Try it: This calls for a word-for-word copy of all the data, with each picture removed.

---

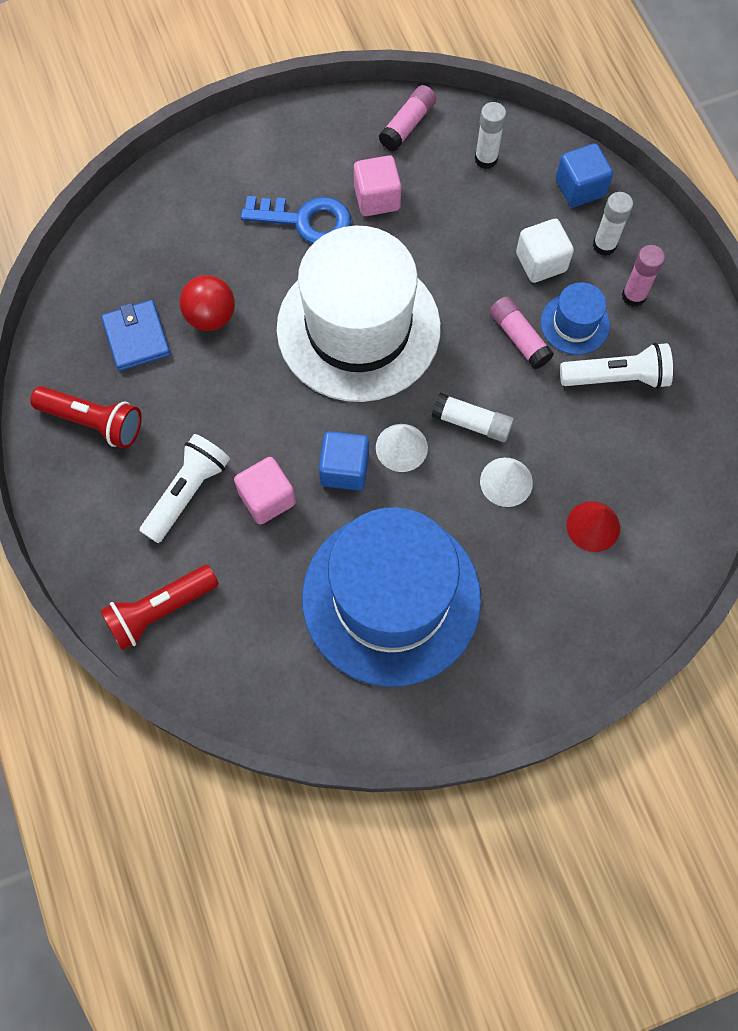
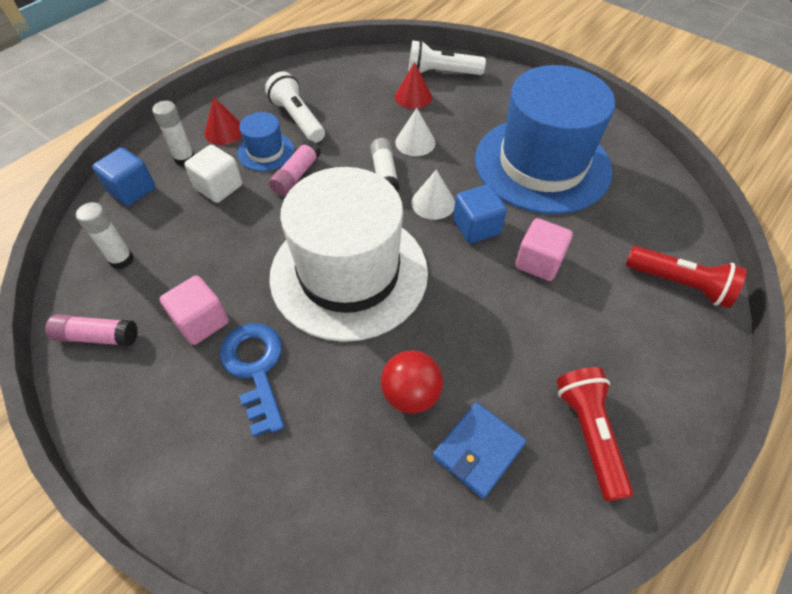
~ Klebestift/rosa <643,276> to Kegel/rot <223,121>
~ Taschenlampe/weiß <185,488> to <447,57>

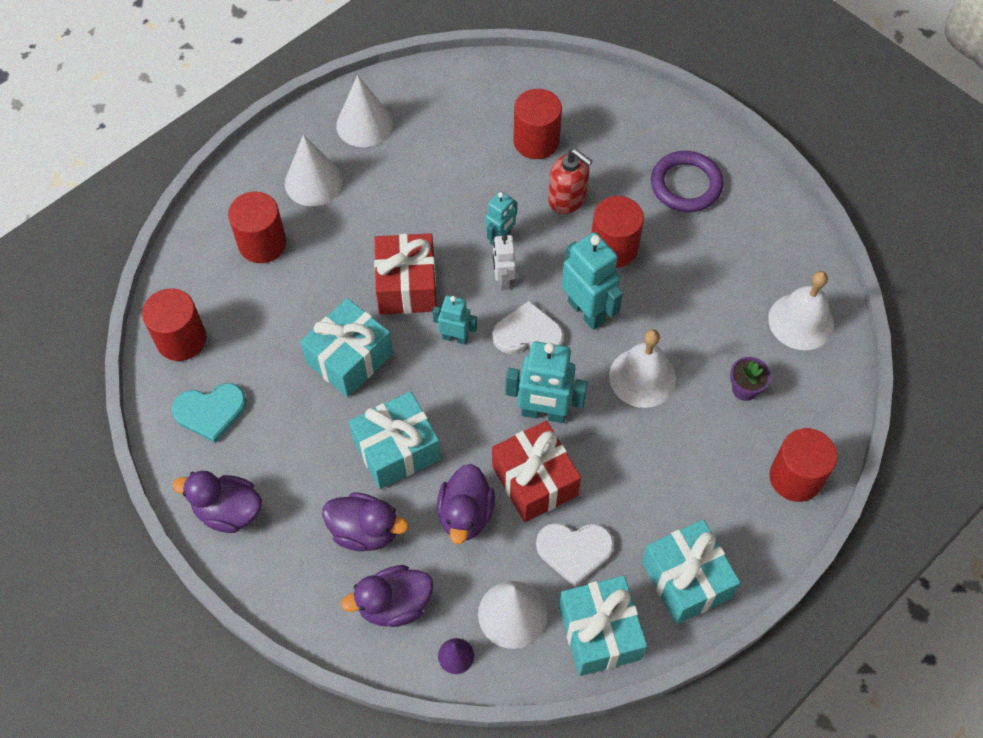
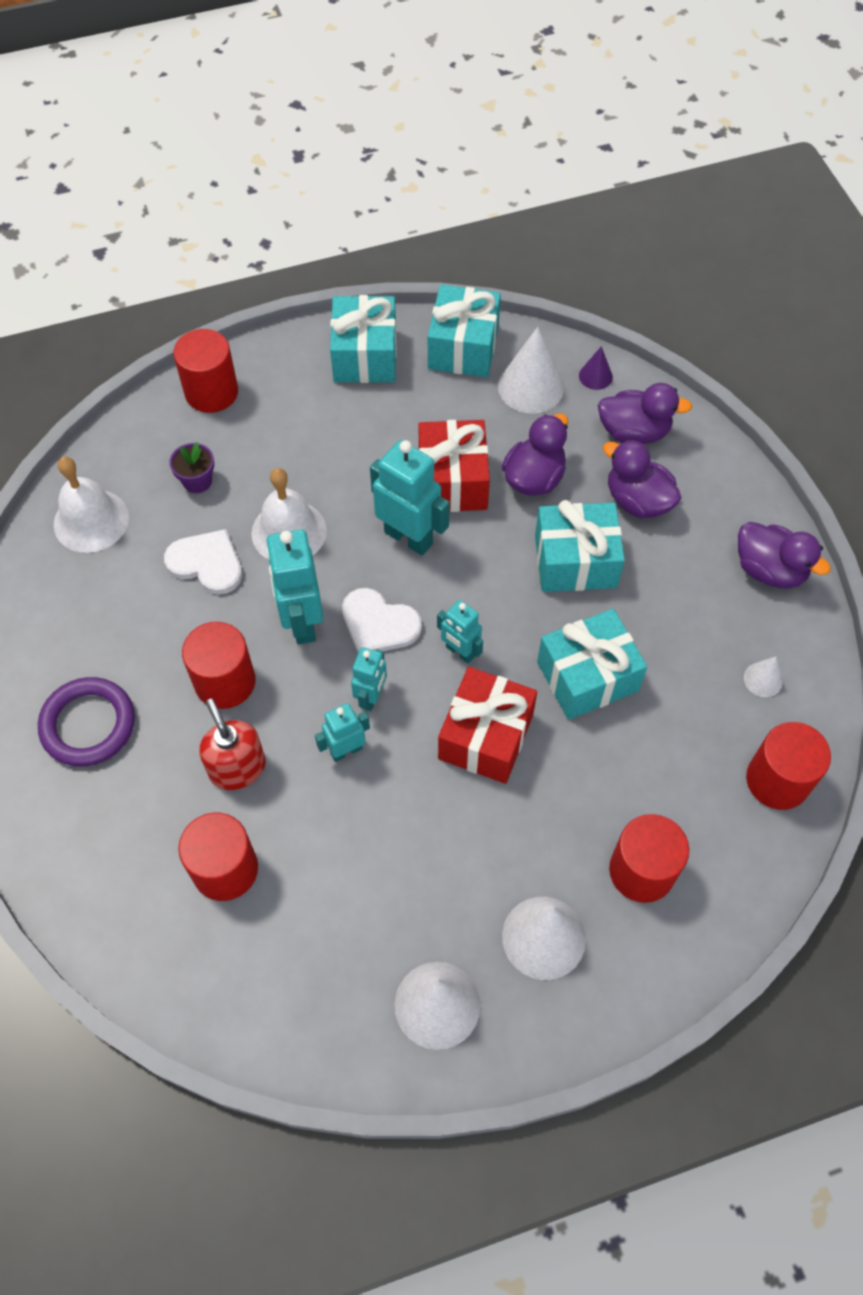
~ Herz/weiß <575,555> to <203,562>
~ Roboter/weiß <504,262> to Roboter/türkis <369,679>
~ Herz/türkis <209,413> to Kegel/weiß <763,677>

---

Response to the exercise:
~ Klebestift/rosa <643,276> to Kegel/rot <223,121>
~ Taschenlampe/weiß <185,488> to <447,57>

~ Herz/weiß <575,555> to <203,562>
~ Roboter/weiß <504,262> to Roboter/türkis <369,679>
~ Herz/türkis <209,413> to Kegel/weiß <763,677>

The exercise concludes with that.